START Provided records

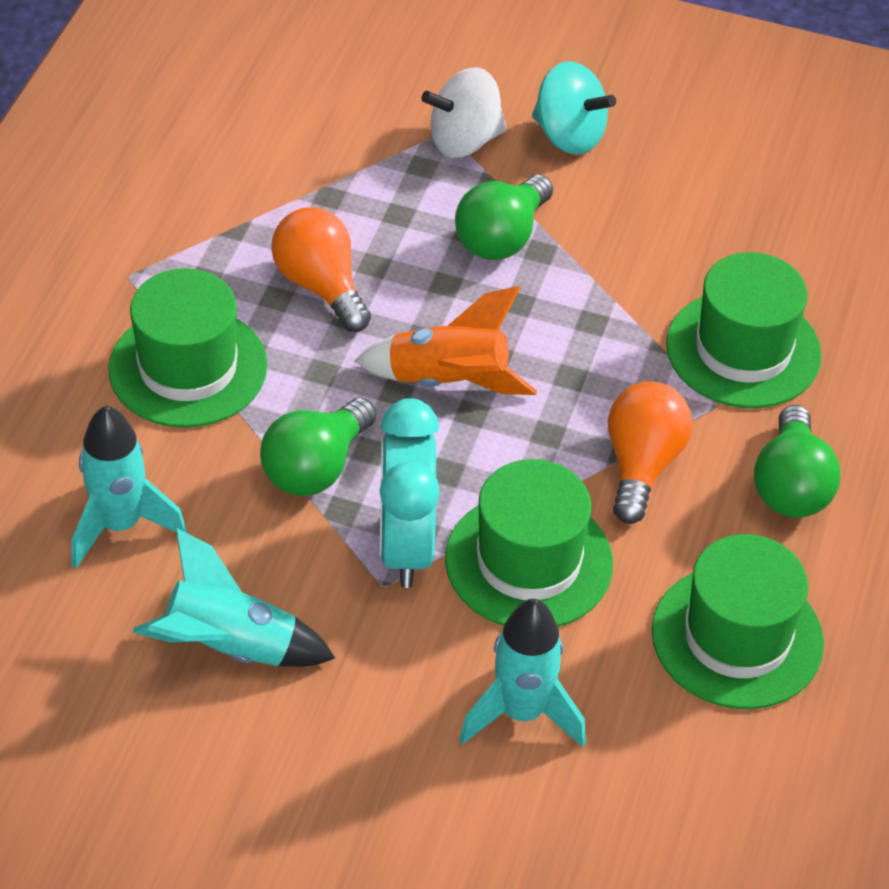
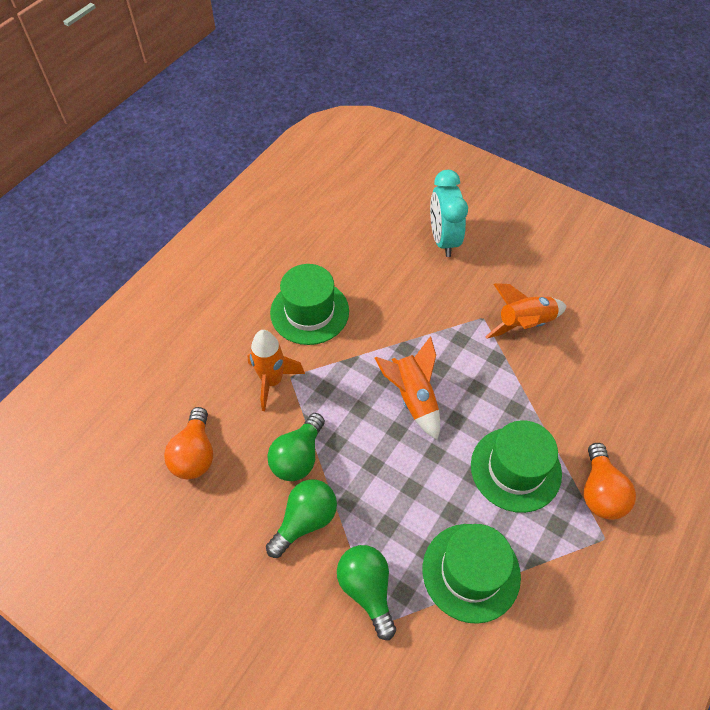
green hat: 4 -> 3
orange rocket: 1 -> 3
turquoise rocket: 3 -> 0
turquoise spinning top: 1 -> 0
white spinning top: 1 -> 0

END Provided records
START Provided records

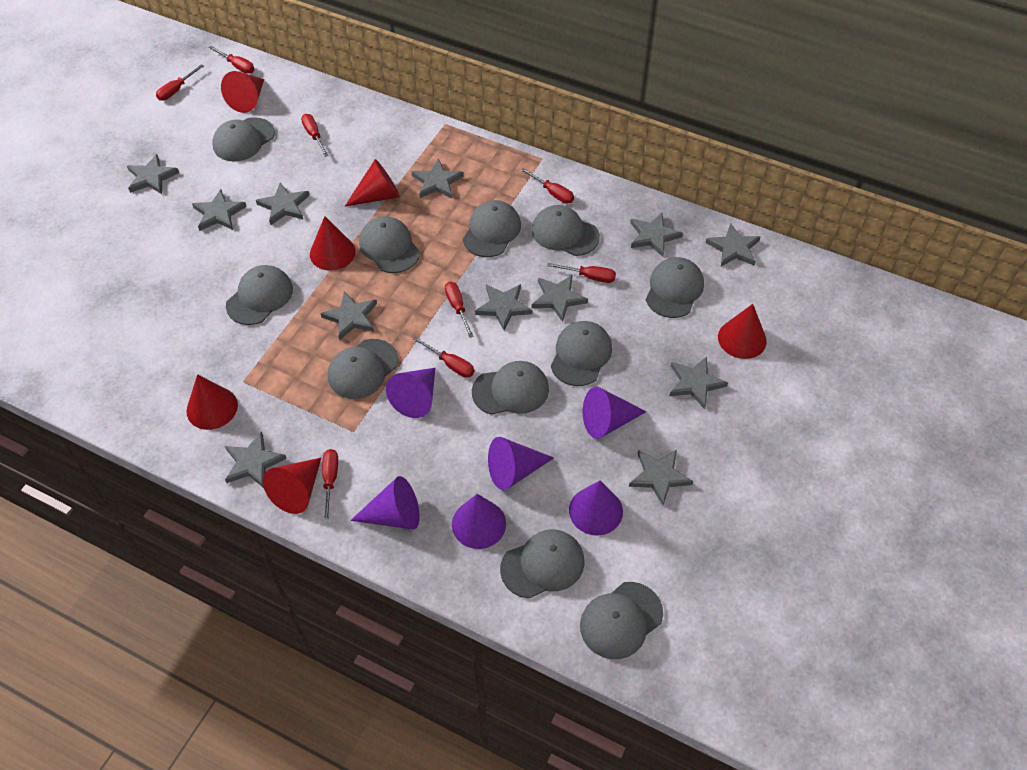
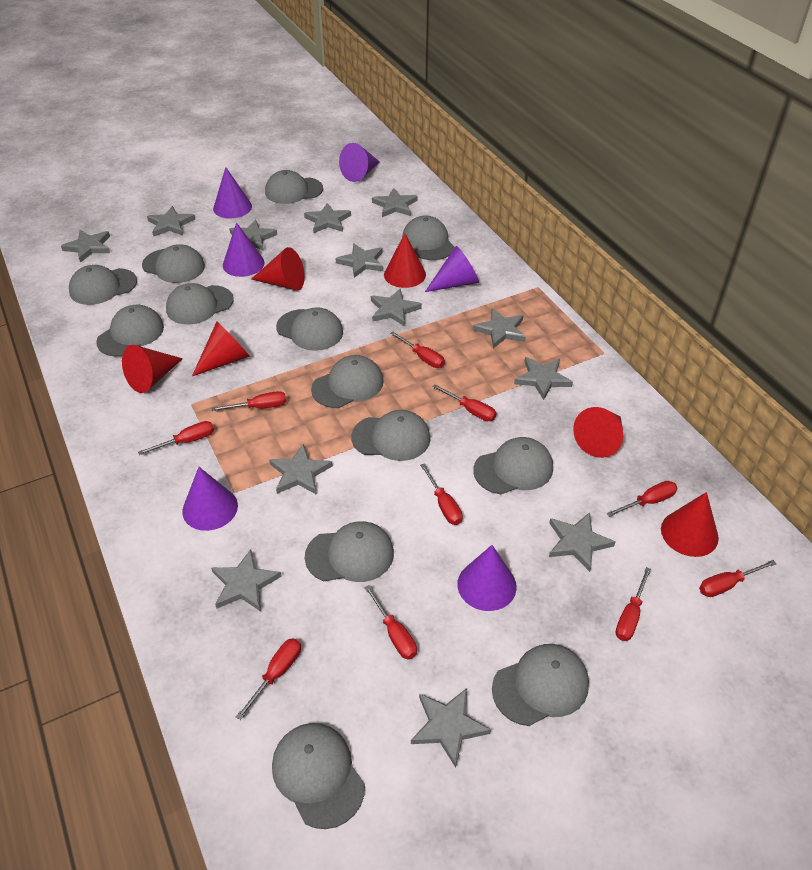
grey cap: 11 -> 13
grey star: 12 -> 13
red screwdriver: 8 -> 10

END Provided records

Could you return exactly the stretch of the data above that starts at the line with "green hat: 4 -> 3" and ends at the line with "white spinning top: 1 -> 0", both lines included?

● **The answer**:
green hat: 4 -> 3
orange rocket: 1 -> 3
turquoise rocket: 3 -> 0
turquoise spinning top: 1 -> 0
white spinning top: 1 -> 0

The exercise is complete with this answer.